__RECORDED INFORMATION__
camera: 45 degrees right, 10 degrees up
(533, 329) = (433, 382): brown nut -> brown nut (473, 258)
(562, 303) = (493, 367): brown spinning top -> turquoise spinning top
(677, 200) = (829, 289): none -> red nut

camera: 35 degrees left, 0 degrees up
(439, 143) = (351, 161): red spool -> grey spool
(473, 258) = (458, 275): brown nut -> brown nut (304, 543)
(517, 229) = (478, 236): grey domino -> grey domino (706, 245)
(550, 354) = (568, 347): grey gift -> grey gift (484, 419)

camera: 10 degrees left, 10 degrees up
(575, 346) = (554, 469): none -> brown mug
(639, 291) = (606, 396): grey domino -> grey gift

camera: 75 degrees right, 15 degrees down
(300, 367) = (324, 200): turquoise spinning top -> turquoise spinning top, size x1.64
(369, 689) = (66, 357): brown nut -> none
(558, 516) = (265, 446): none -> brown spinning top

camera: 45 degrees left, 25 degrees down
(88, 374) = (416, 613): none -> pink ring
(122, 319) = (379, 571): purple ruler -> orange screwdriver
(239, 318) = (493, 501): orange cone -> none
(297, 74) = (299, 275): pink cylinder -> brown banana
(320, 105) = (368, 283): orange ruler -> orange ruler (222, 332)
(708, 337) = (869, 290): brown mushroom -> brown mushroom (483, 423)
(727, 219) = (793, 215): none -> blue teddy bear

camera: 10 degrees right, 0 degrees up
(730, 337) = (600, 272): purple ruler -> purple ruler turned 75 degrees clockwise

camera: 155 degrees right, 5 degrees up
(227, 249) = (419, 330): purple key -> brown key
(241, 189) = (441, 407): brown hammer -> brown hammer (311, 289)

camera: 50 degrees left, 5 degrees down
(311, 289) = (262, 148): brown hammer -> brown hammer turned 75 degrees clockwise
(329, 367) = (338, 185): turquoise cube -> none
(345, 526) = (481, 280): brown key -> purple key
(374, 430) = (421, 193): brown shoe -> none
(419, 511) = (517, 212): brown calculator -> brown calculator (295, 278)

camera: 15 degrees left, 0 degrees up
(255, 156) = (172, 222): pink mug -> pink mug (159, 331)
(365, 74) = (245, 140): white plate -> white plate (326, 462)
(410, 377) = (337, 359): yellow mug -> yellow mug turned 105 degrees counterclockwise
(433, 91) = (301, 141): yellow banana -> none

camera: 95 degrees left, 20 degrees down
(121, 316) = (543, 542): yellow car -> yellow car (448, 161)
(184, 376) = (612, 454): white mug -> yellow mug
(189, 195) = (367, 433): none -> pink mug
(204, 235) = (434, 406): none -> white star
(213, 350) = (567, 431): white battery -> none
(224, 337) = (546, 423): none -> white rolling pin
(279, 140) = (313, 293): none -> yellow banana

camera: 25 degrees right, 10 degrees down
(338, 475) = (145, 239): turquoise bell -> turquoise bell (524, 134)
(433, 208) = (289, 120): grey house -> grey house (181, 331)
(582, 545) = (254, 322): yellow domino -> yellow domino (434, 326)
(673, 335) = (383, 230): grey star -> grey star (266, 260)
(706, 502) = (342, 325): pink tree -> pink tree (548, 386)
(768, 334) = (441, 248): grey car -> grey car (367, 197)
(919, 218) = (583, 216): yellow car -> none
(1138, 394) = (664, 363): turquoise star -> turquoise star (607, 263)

__WHAT YOU SHOULD DO__
The full listing above should be repeated without omission.

__ANSWER__
camera: 45 degrees right, 10 degrees up
(533, 329) = (433, 382): brown nut -> brown nut (473, 258)
(562, 303) = (493, 367): brown spinning top -> turquoise spinning top
(677, 200) = (829, 289): none -> red nut

camera: 35 degrees left, 0 degrees up
(439, 143) = (351, 161): red spool -> grey spool
(473, 258) = (458, 275): brown nut -> brown nut (304, 543)
(517, 229) = (478, 236): grey domino -> grey domino (706, 245)
(550, 354) = (568, 347): grey gift -> grey gift (484, 419)

camera: 10 degrees left, 10 degrees up
(575, 346) = (554, 469): none -> brown mug
(639, 291) = (606, 396): grey domino -> grey gift

camera: 75 degrees right, 15 degrees down
(300, 367) = (324, 200): turquoise spinning top -> turquoise spinning top, size x1.64
(369, 689) = (66, 357): brown nut -> none
(558, 516) = (265, 446): none -> brown spinning top

camera: 45 degrees left, 25 degrees down
(88, 374) = (416, 613): none -> pink ring
(122, 319) = (379, 571): purple ruler -> orange screwdriver
(239, 318) = (493, 501): orange cone -> none
(297, 74) = (299, 275): pink cylinder -> brown banana
(320, 105) = (368, 283): orange ruler -> orange ruler (222, 332)
(708, 337) = (869, 290): brown mushroom -> brown mushroom (483, 423)
(727, 219) = (793, 215): none -> blue teddy bear

camera: 10 degrees right, 0 degrees up
(730, 337) = (600, 272): purple ruler -> purple ruler turned 75 degrees clockwise

camera: 155 degrees right, 5 degrees up
(227, 249) = (419, 330): purple key -> brown key
(241, 189) = (441, 407): brown hammer -> brown hammer (311, 289)

camera: 50 degrees left, 5 degrees down
(311, 289) = (262, 148): brown hammer -> brown hammer turned 75 degrees clockwise
(329, 367) = (338, 185): turquoise cube -> none
(345, 526) = (481, 280): brown key -> purple key
(374, 430) = (421, 193): brown shoe -> none
(419, 511) = (517, 212): brown calculator -> brown calculator (295, 278)

camera: 15 degrees left, 0 degrees up
(255, 156) = (172, 222): pink mug -> pink mug (159, 331)
(365, 74) = (245, 140): white plate -> white plate (326, 462)
(410, 377) = (337, 359): yellow mug -> yellow mug turned 105 degrees counterclockwise
(433, 91) = (301, 141): yellow banana -> none

camera: 95 degrees left, 20 degrees down
(121, 316) = (543, 542): yellow car -> yellow car (448, 161)
(184, 376) = (612, 454): white mug -> yellow mug
(189, 195) = (367, 433): none -> pink mug
(204, 235) = (434, 406): none -> white star
(213, 350) = (567, 431): white battery -> none
(224, 337) = (546, 423): none -> white rolling pin
(279, 140) = (313, 293): none -> yellow banana

camera: 25 degrees right, 10 degrees down
(338, 475) = (145, 239): turquoise bell -> turquoise bell (524, 134)
(433, 208) = (289, 120): grey house -> grey house (181, 331)
(582, 545) = (254, 322): yellow domino -> yellow domino (434, 326)
(673, 335) = (383, 230): grey star -> grey star (266, 260)
(706, 502) = (342, 325): pink tree -> pink tree (548, 386)
(768, 334) = (441, 248): grey car -> grey car (367, 197)
(919, 218) = (583, 216): yellow car -> none
(1138, 394) = (664, 363): turquoise star -> turquoise star (607, 263)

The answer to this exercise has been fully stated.